What is expected |
Under this line is some data; print exactly the lines from the one containing "Glühbirne (lila) [216, 385]" through its last line, without pictures.

Stored data |

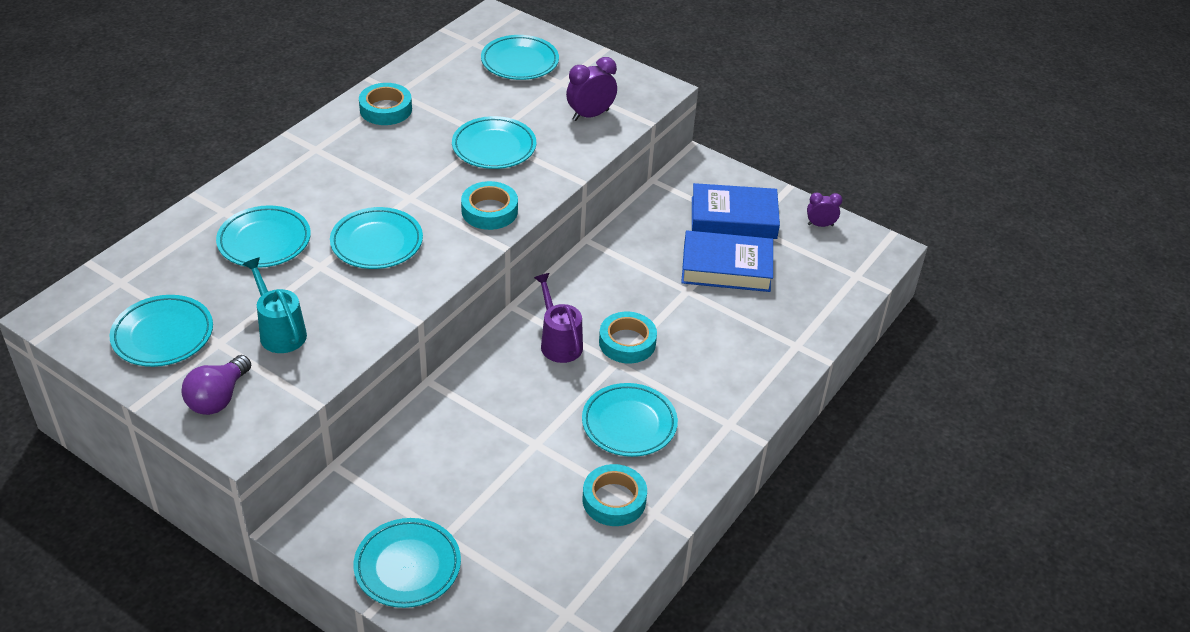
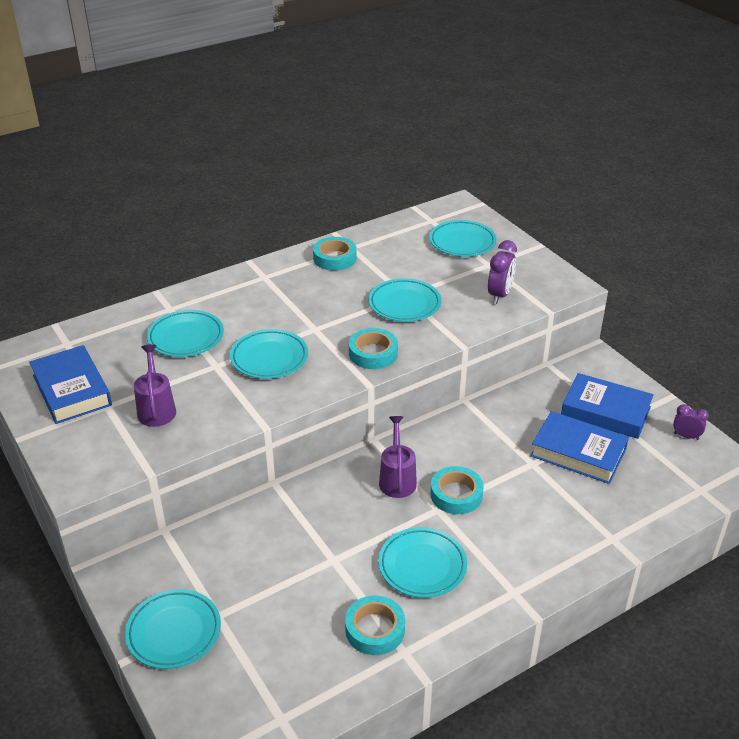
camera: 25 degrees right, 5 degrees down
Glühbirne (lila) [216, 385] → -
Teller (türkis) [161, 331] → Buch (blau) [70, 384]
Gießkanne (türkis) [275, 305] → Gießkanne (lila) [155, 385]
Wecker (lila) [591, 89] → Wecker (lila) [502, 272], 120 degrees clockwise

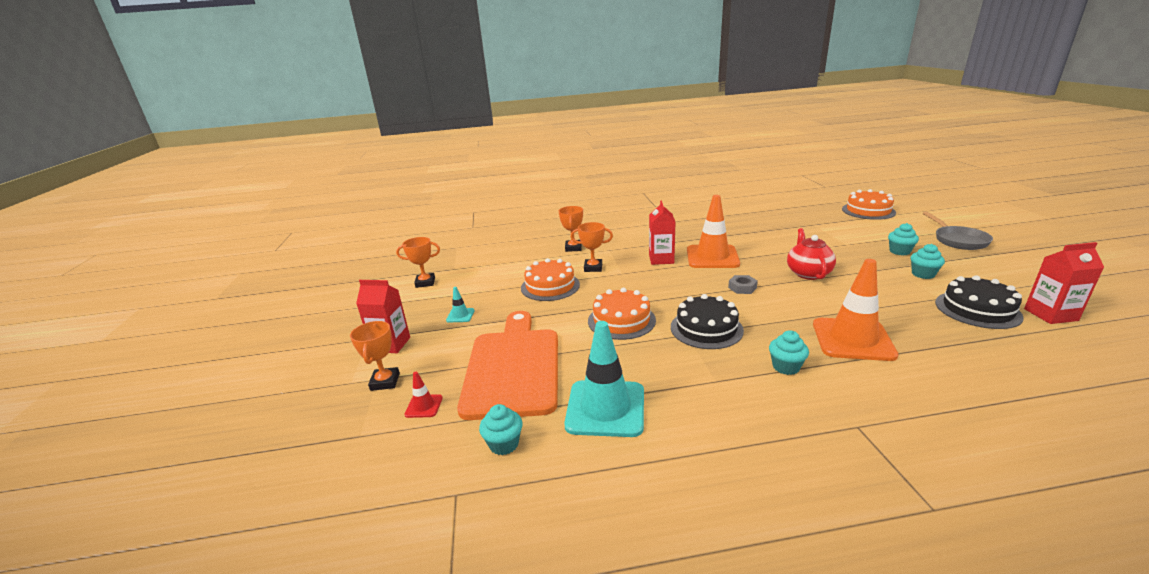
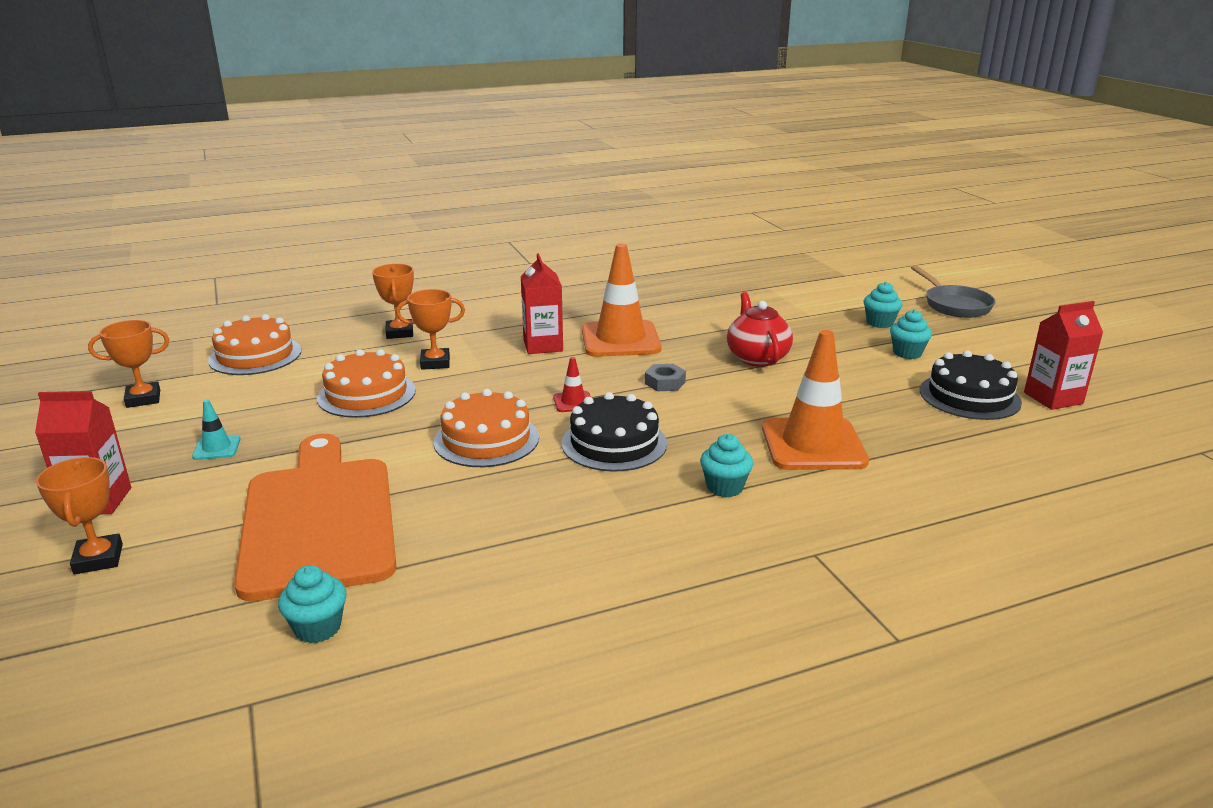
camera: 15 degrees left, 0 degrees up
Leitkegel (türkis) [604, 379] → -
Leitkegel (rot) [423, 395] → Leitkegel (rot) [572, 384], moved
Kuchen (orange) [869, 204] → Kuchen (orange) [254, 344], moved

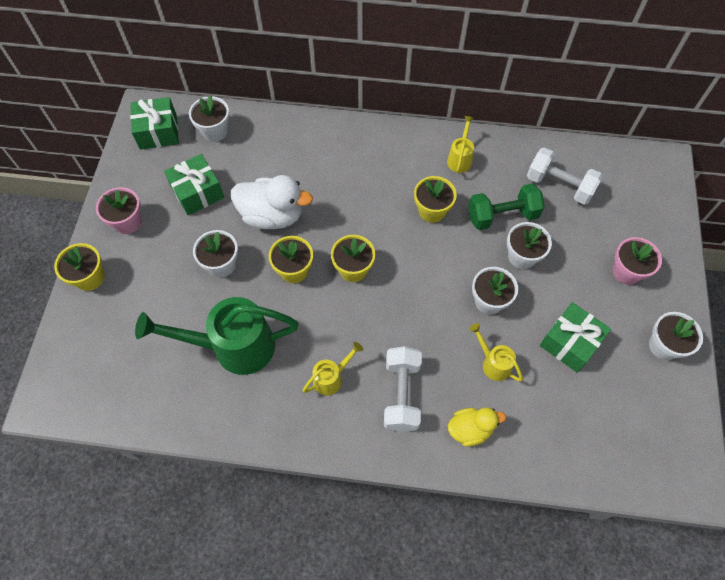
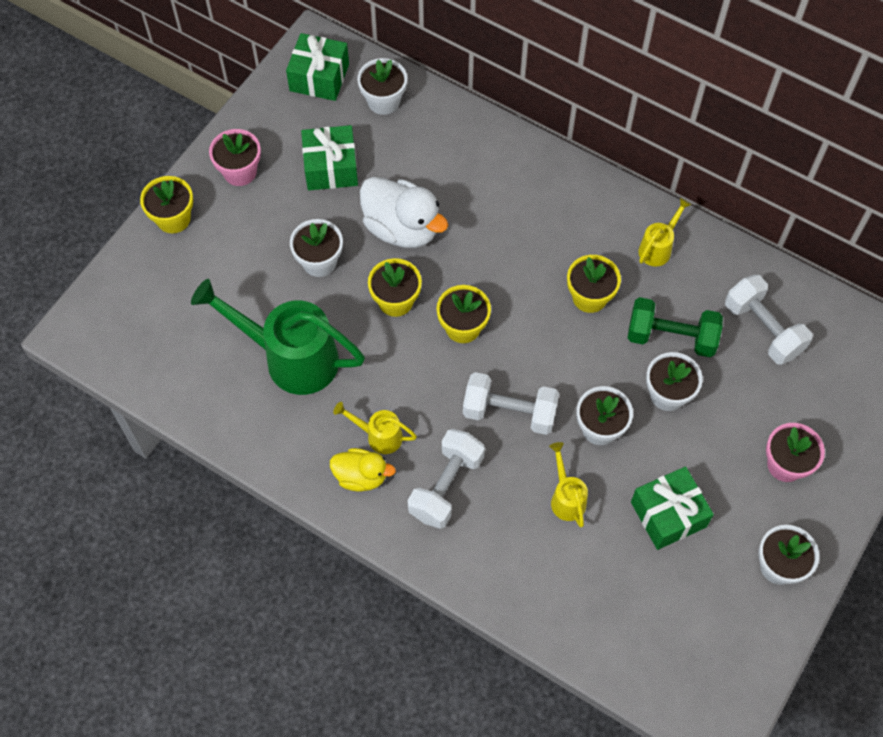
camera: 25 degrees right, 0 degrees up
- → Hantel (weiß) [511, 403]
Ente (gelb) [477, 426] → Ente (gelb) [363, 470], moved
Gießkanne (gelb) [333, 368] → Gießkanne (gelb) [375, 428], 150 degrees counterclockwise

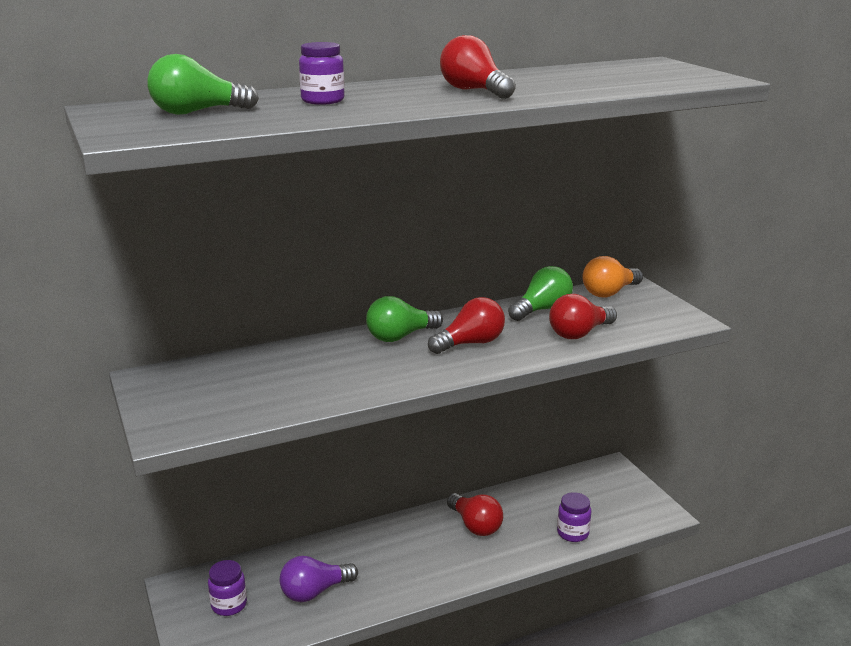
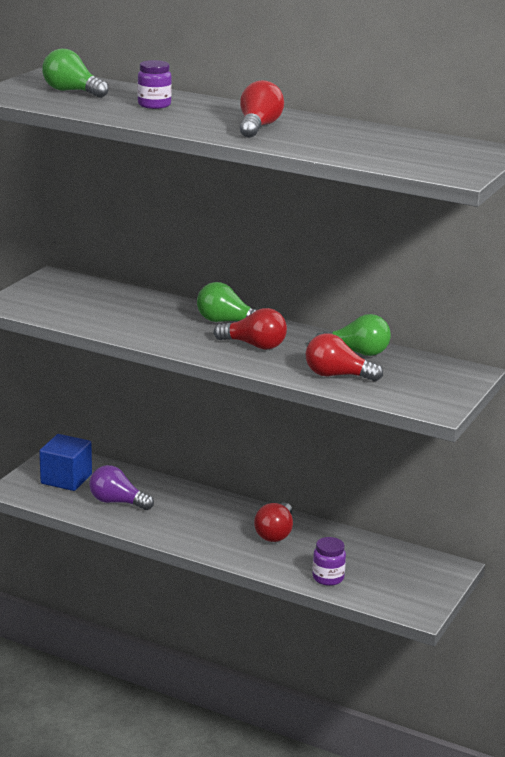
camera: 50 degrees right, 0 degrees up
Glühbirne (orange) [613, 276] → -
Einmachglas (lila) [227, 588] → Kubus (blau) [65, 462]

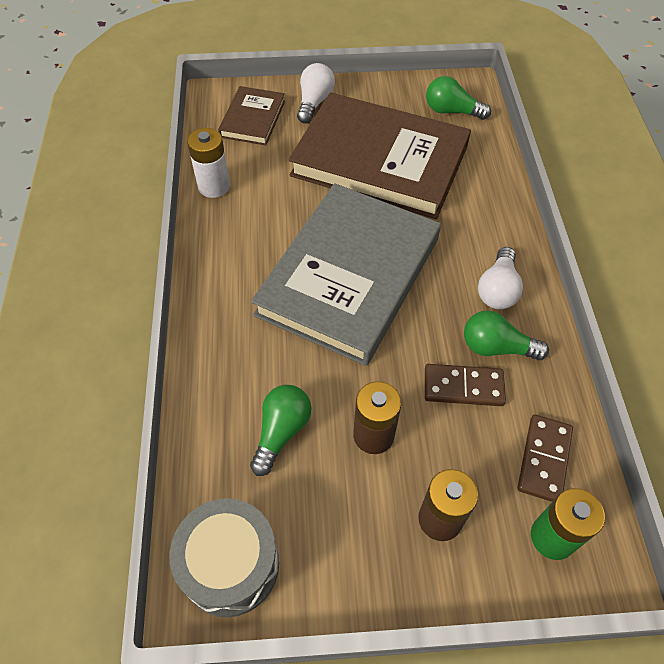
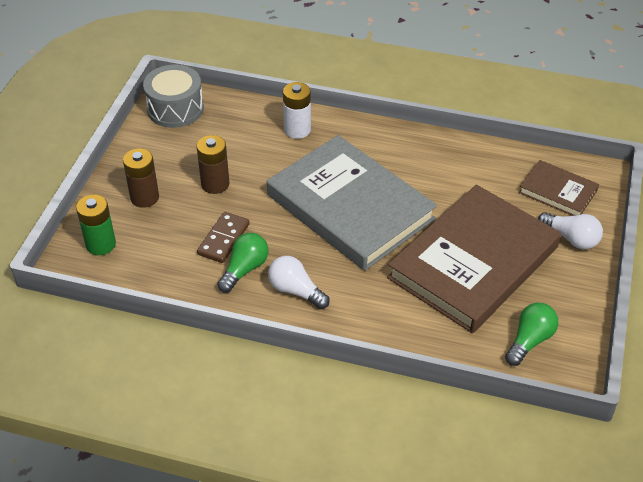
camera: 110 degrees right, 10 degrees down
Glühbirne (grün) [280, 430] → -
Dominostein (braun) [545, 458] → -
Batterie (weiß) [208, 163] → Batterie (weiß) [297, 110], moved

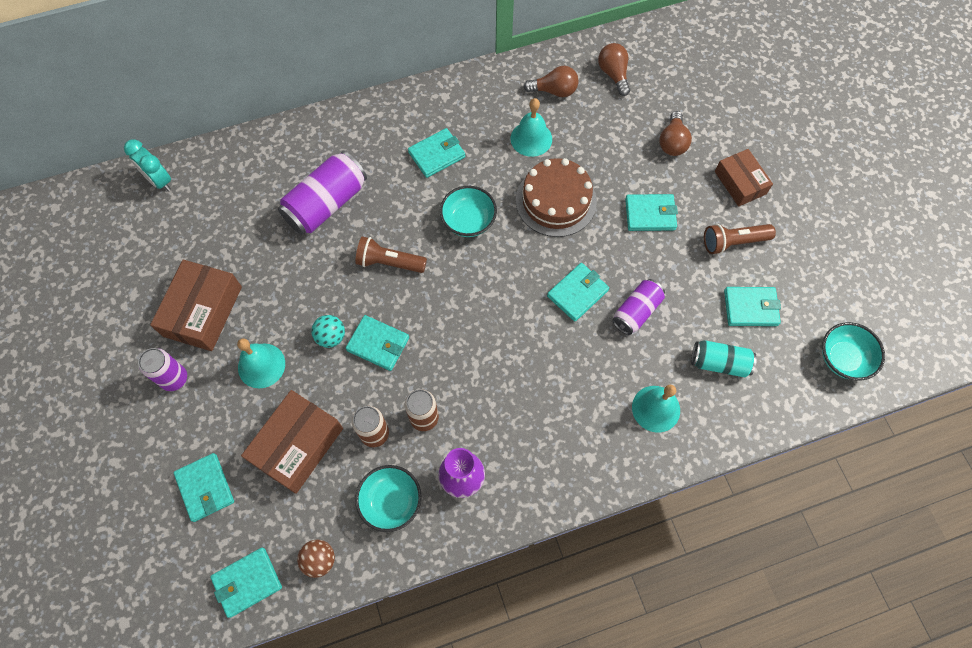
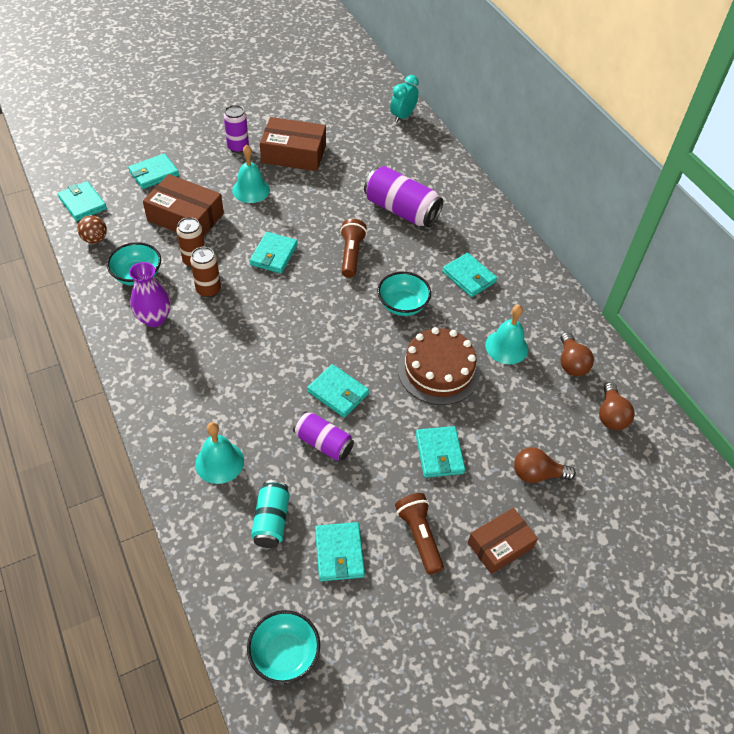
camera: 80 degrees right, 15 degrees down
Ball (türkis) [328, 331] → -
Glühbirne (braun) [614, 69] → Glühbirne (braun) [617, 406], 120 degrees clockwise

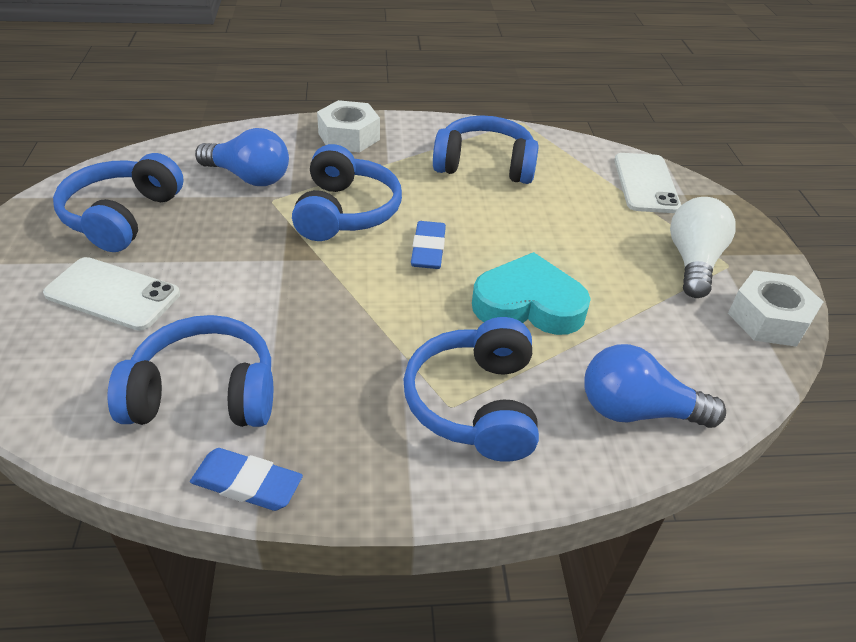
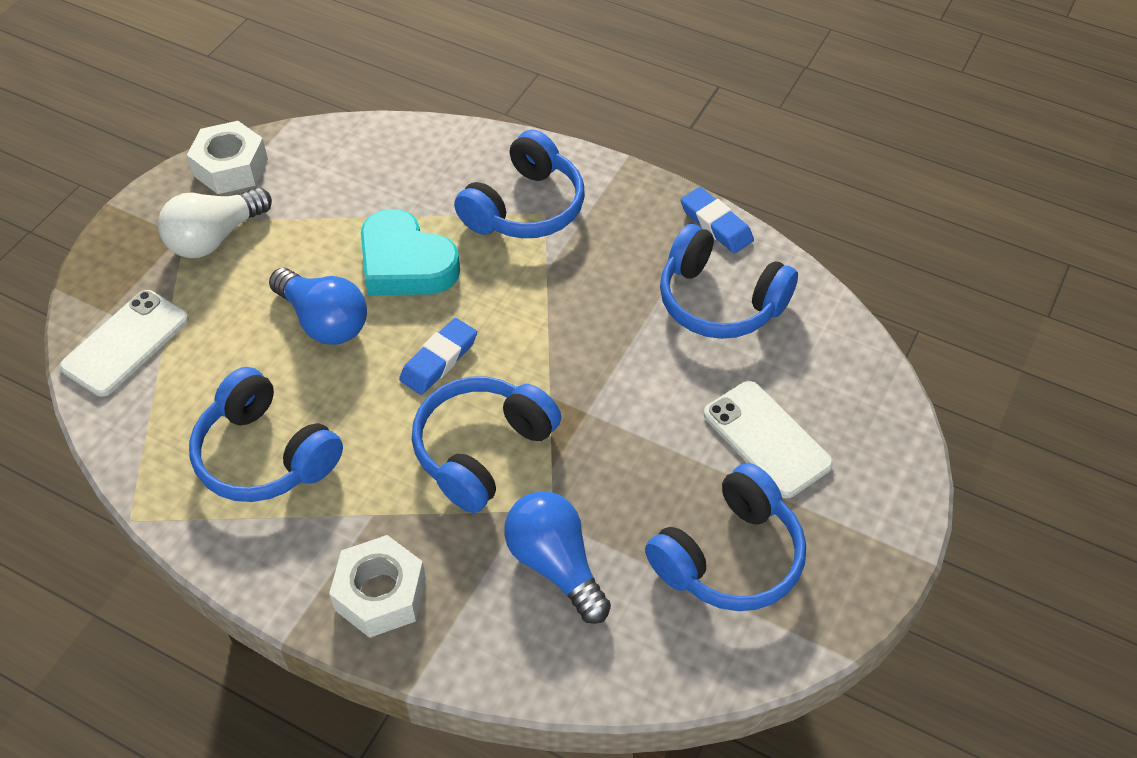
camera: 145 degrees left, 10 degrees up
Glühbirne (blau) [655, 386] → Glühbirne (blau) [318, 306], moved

Completed task |
Glühbirne (lila) [216, 385] → -
Teller (türkis) [161, 331] → Buch (blau) [70, 384]
Gießkanne (türkis) [275, 305] → Gießkanne (lila) [155, 385]
Wecker (lila) [591, 89] → Wecker (lila) [502, 272], 120 degrees clockwise

camera: 15 degrees left, 0 degrees up
Leitkegel (türkis) [604, 379] → -
Leitkegel (rot) [423, 395] → Leitkegel (rot) [572, 384], moved
Kuchen (orange) [869, 204] → Kuchen (orange) [254, 344], moved

camera: 25 degrees right, 0 degrees up
- → Hantel (weiß) [511, 403]
Ente (gelb) [477, 426] → Ente (gelb) [363, 470], moved
Gießkanne (gelb) [333, 368] → Gießkanne (gelb) [375, 428], 150 degrees counterclockwise

camera: 50 degrees right, 0 degrees up
Glühbirne (orange) [613, 276] → -
Einmachglas (lila) [227, 588] → Kubus (blau) [65, 462]

camera: 110 degrees right, 10 degrees down
Glühbirne (grün) [280, 430] → -
Dominostein (braun) [545, 458] → -
Batterie (weiß) [208, 163] → Batterie (weiß) [297, 110], moved

camera: 80 degrees right, 15 degrees down
Ball (türkis) [328, 331] → -
Glühbirne (braun) [614, 69] → Glühbirne (braun) [617, 406], 120 degrees clockwise

camera: 145 degrees left, 10 degrees up
Glühbirne (blau) [655, 386] → Glühbirne (blau) [318, 306], moved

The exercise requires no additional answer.